- **BRIEF**: After locating the line that contains "D2: zener 12V" in the records below, write out exactly that line and each line after it through the one that contains "R12: 75k (5V, MODE) -> none", and nothing else.

- **DATA EXTRACTS**:
Segment Open
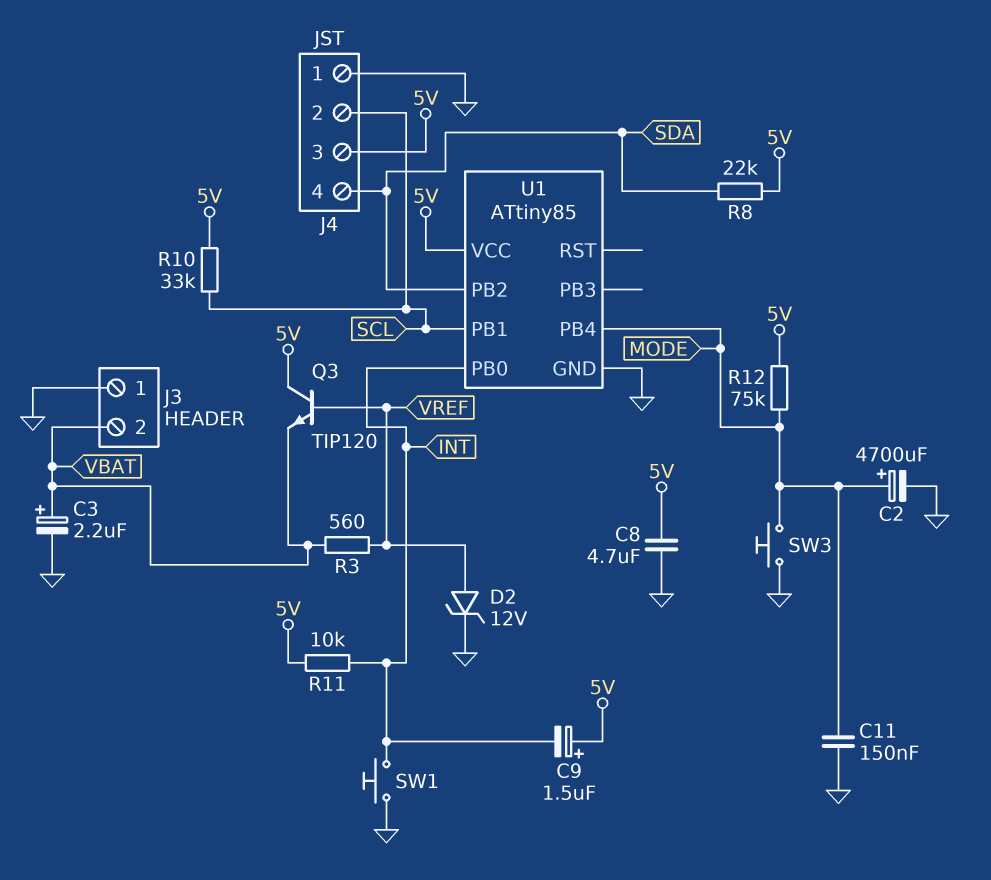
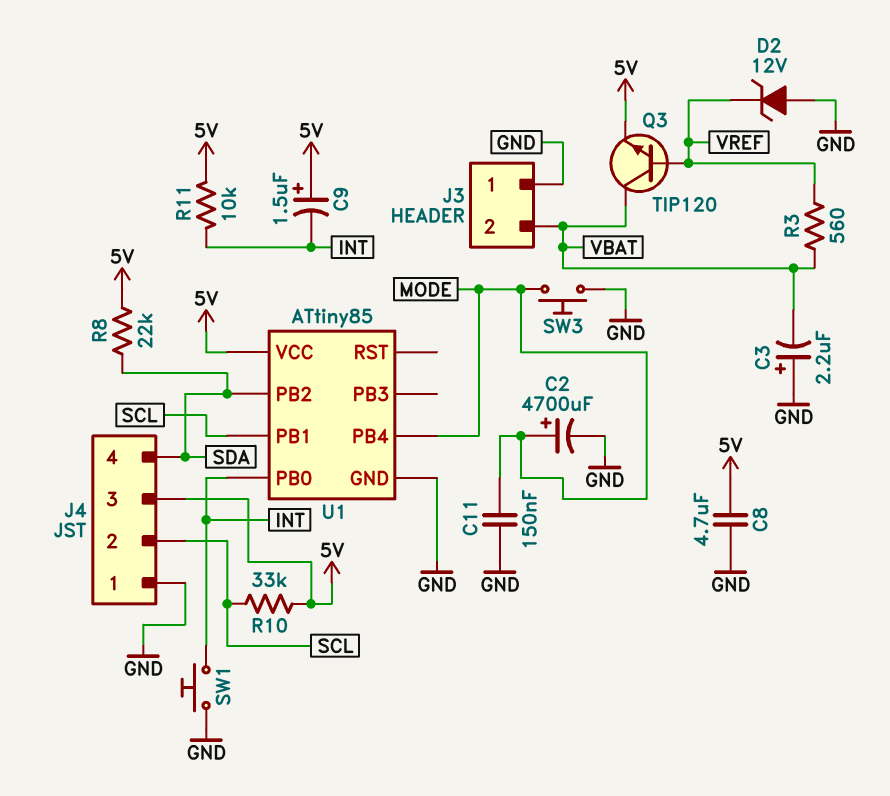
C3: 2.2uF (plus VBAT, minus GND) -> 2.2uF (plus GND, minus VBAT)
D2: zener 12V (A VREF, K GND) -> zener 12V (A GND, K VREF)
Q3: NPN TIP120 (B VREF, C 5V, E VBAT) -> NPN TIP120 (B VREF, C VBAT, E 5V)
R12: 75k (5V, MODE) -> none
Segment Closed
Segment Open
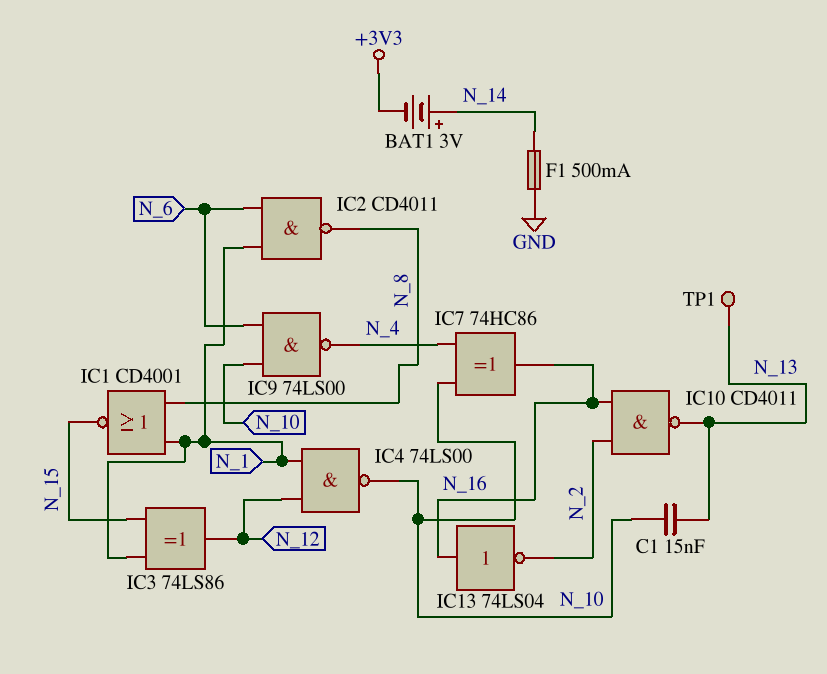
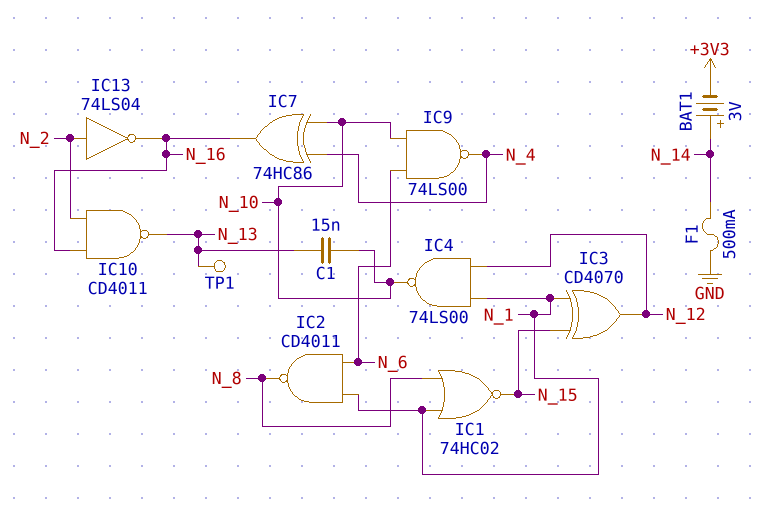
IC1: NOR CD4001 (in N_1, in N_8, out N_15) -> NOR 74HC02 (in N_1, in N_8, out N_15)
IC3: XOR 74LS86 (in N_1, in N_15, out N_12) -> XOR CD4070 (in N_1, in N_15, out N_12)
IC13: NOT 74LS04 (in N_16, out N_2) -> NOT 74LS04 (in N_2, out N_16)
Segment Closed
- **REPLY TO THE TASK**:
D2: zener 12V (A VREF, K GND) -> zener 12V (A GND, K VREF)
Q3: NPN TIP120 (B VREF, C 5V, E VBAT) -> NPN TIP120 (B VREF, C VBAT, E 5V)
R12: 75k (5V, MODE) -> none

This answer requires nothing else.